WHAT IS BEING ASKED
For the listing underneath, give the count of lines containing the string "Coastal" and nothing further.

DATASET ENTRIES
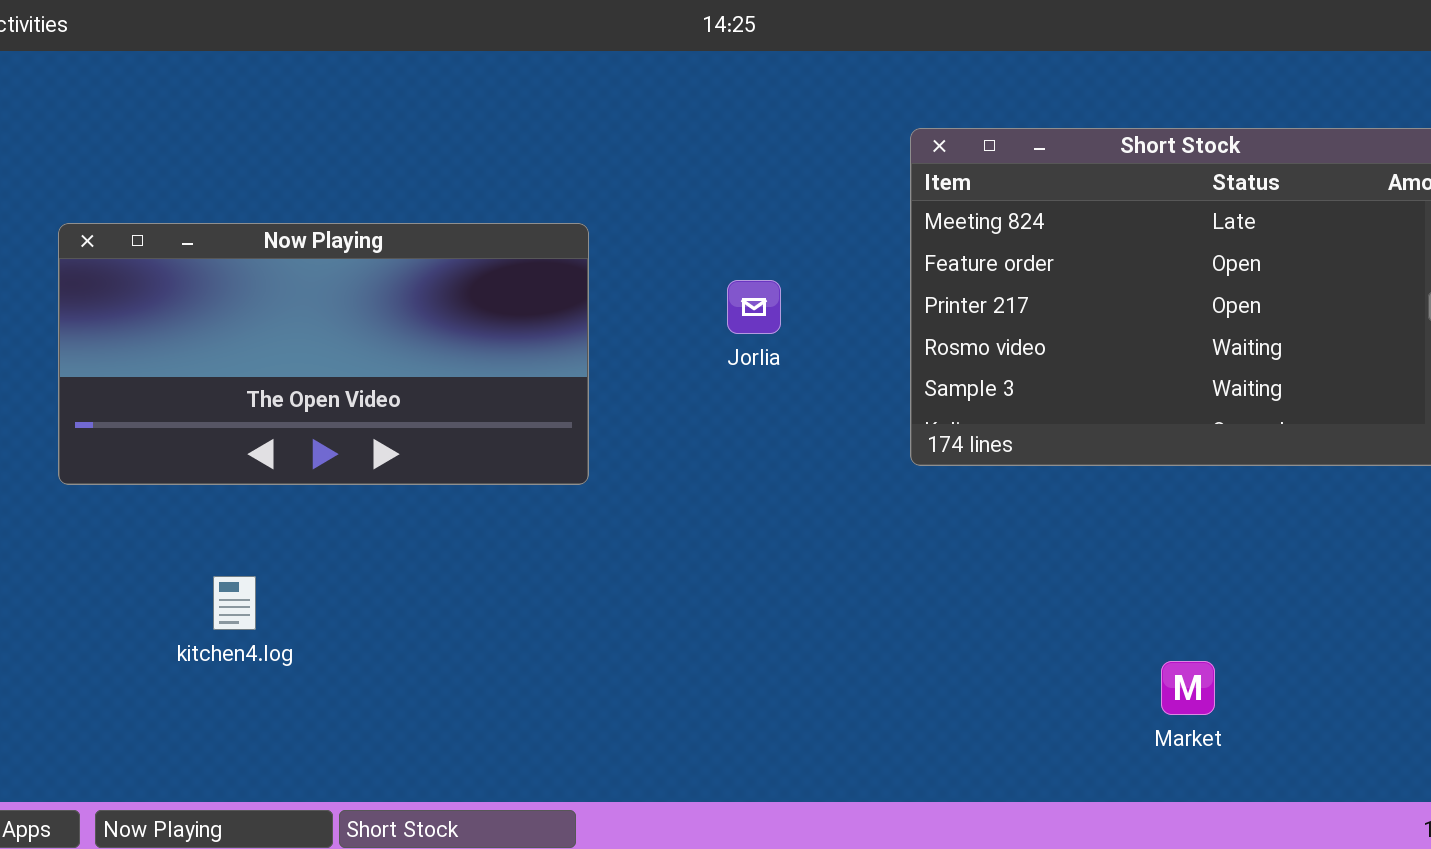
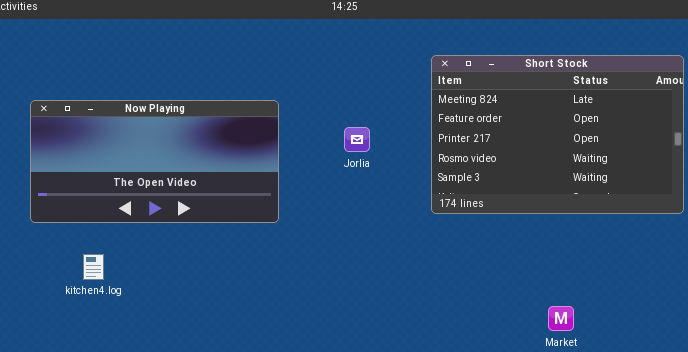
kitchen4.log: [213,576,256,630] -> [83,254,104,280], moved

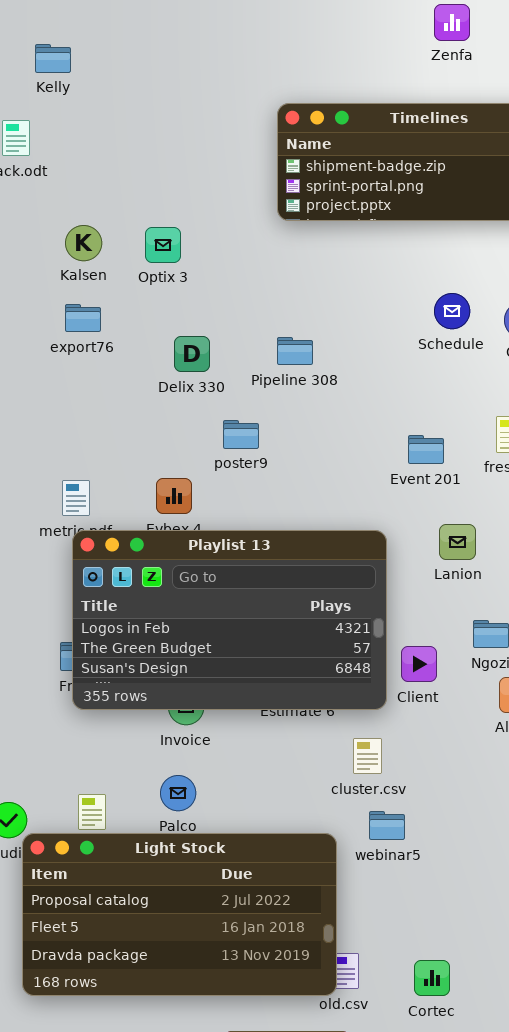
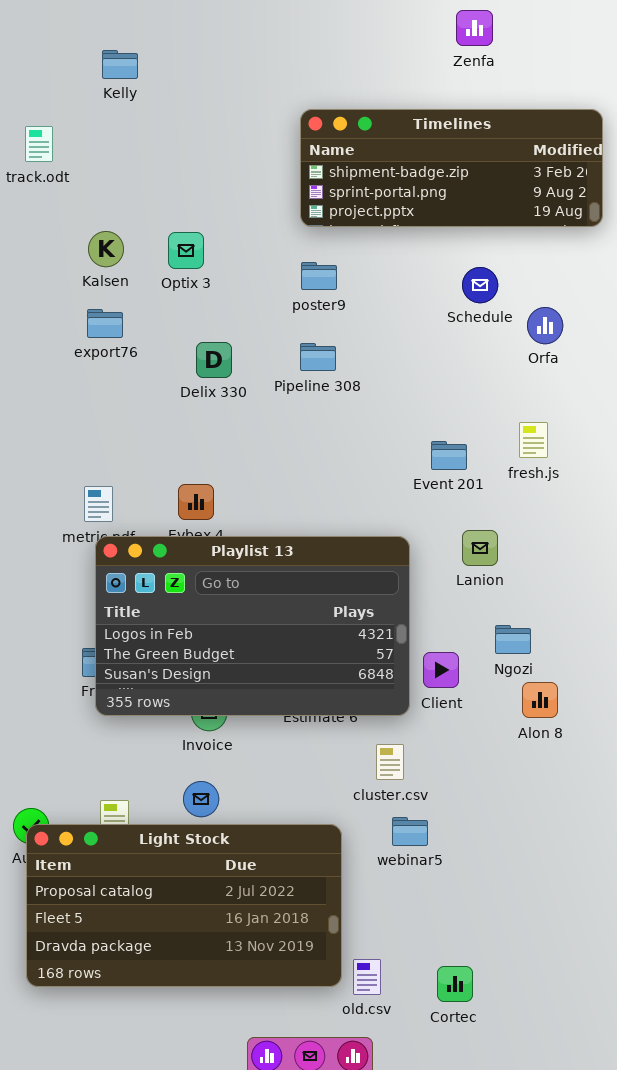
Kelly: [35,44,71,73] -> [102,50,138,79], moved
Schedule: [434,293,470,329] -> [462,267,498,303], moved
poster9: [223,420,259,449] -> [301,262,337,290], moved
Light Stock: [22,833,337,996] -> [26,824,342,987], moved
--
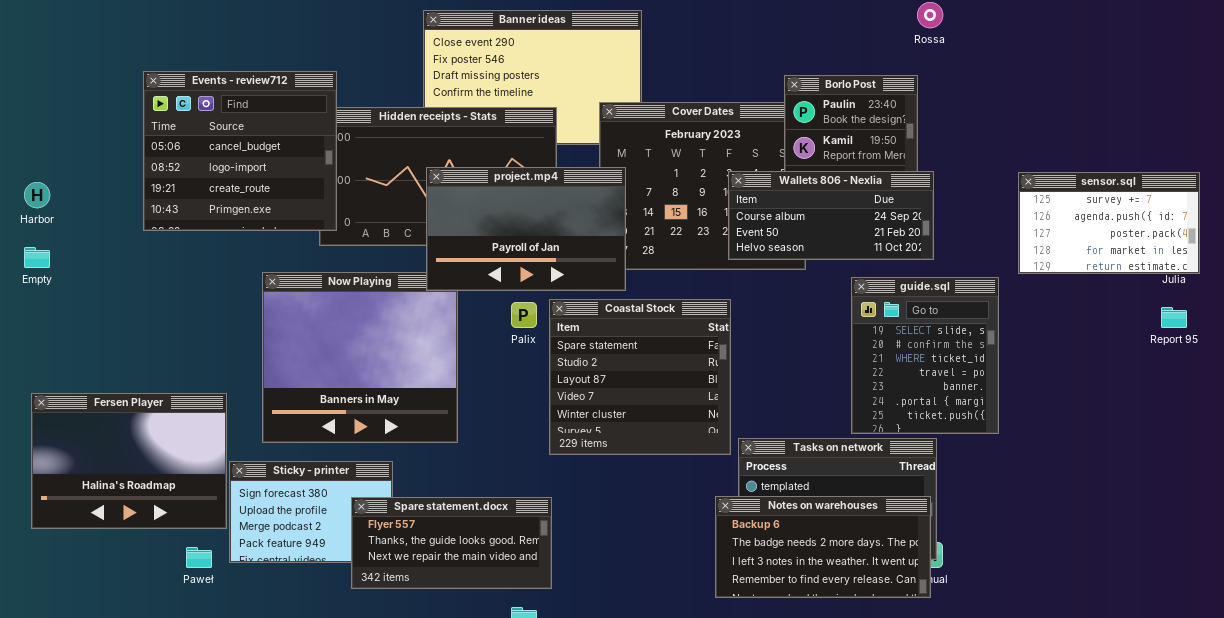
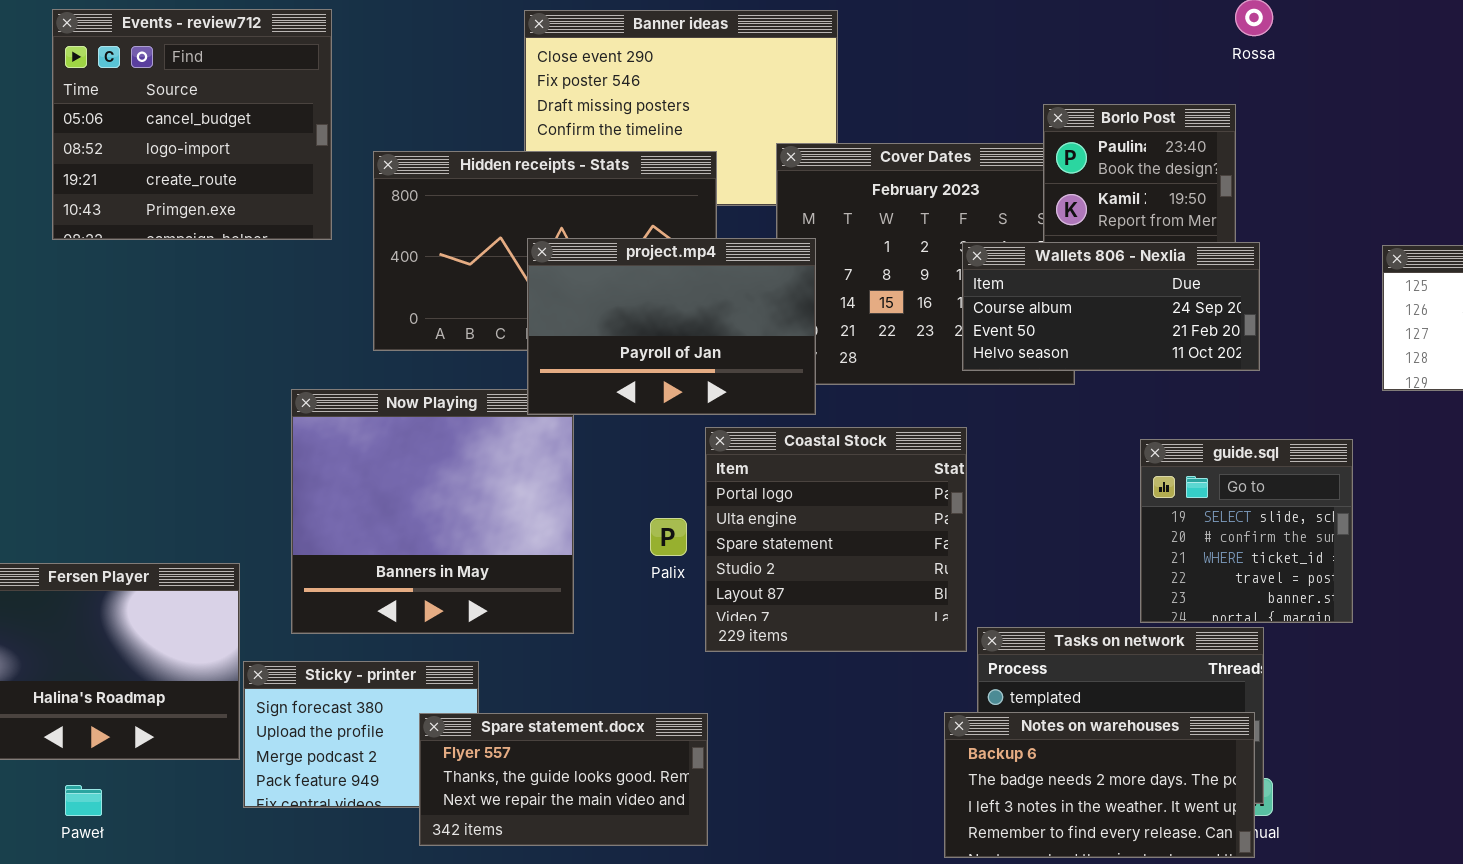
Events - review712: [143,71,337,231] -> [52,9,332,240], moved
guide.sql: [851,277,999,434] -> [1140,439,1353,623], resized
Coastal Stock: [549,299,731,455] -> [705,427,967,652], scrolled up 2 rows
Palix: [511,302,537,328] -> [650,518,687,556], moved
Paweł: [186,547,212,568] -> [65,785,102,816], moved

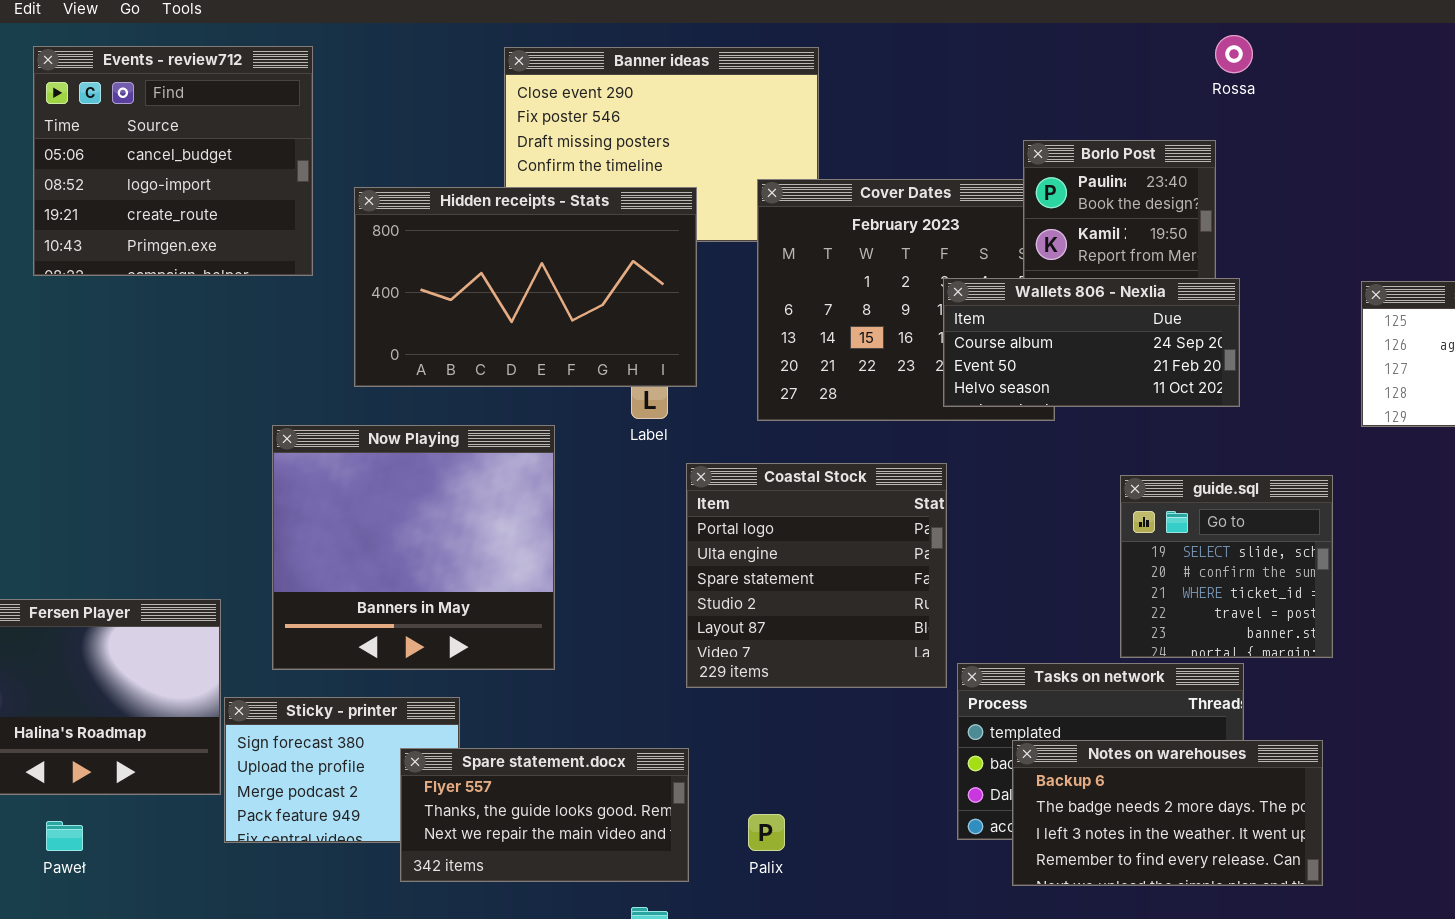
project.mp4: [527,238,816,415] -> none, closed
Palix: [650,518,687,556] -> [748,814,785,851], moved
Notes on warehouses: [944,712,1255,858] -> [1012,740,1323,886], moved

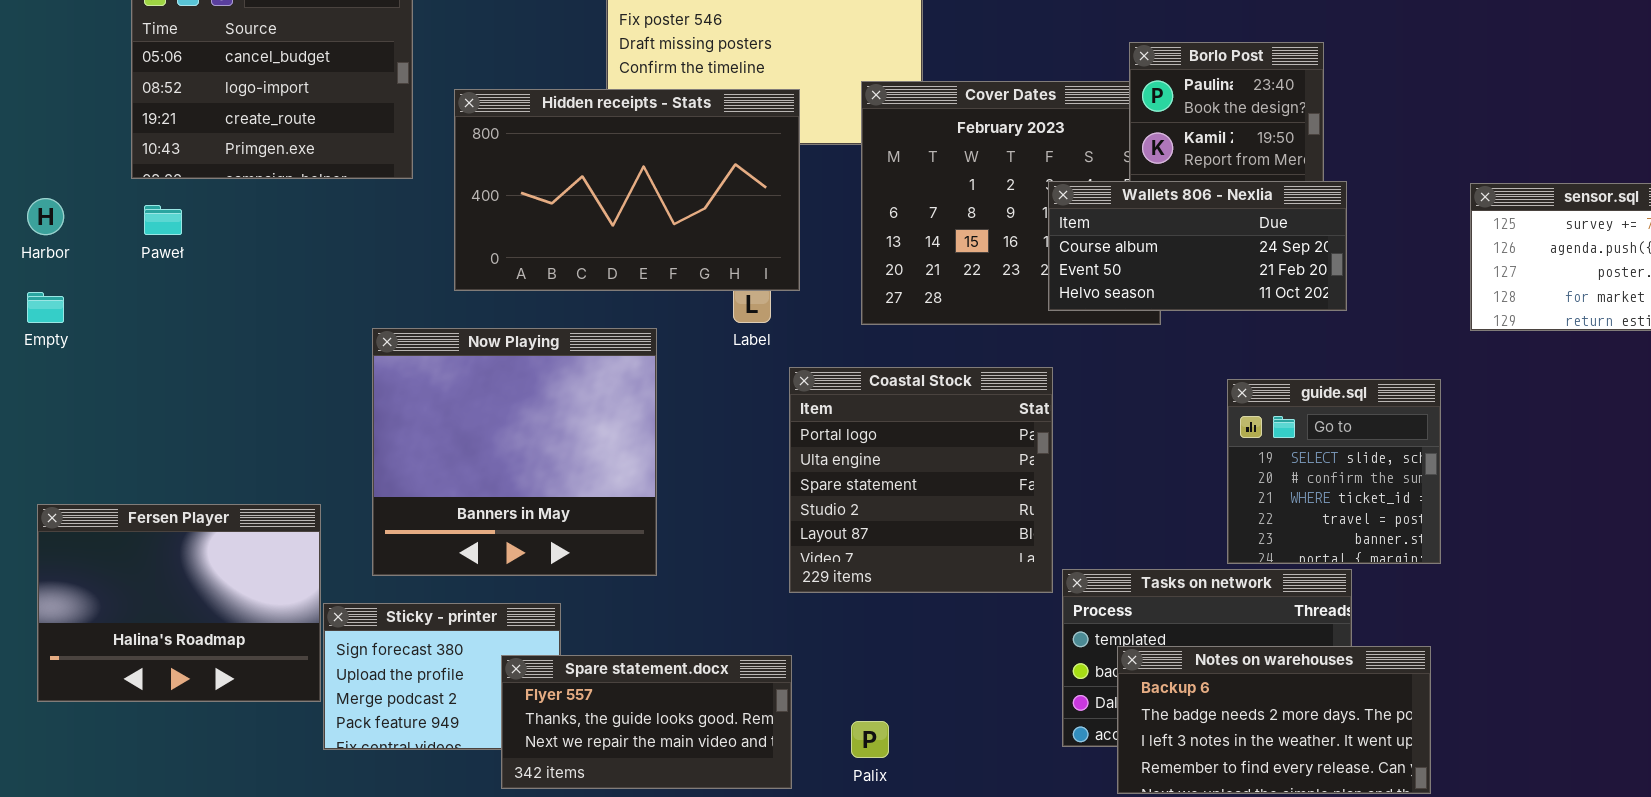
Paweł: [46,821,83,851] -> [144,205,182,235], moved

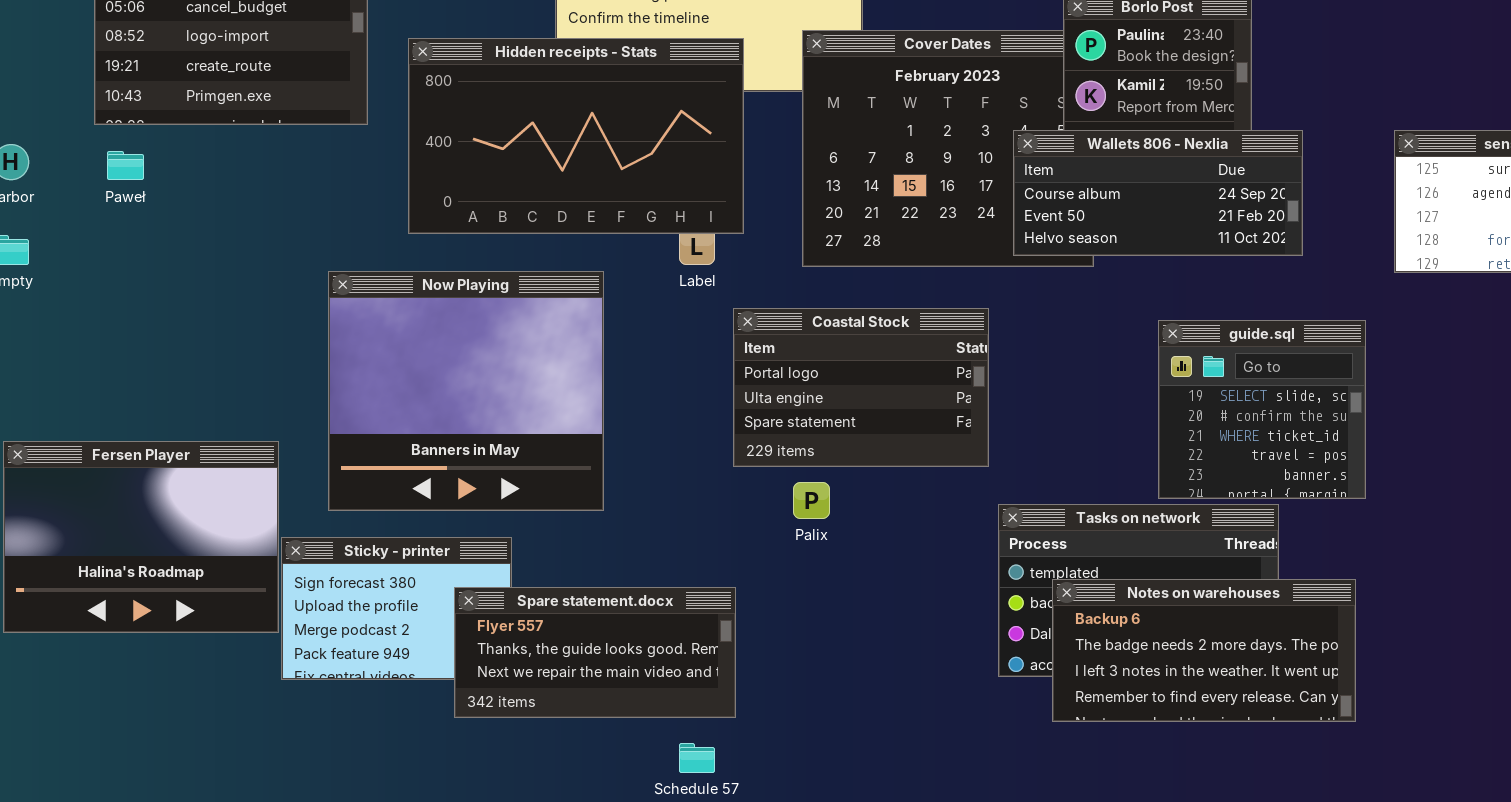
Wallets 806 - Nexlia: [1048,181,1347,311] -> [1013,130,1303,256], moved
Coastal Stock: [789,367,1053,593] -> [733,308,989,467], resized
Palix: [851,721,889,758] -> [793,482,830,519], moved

SOLUTION TO THE EXERCISE
2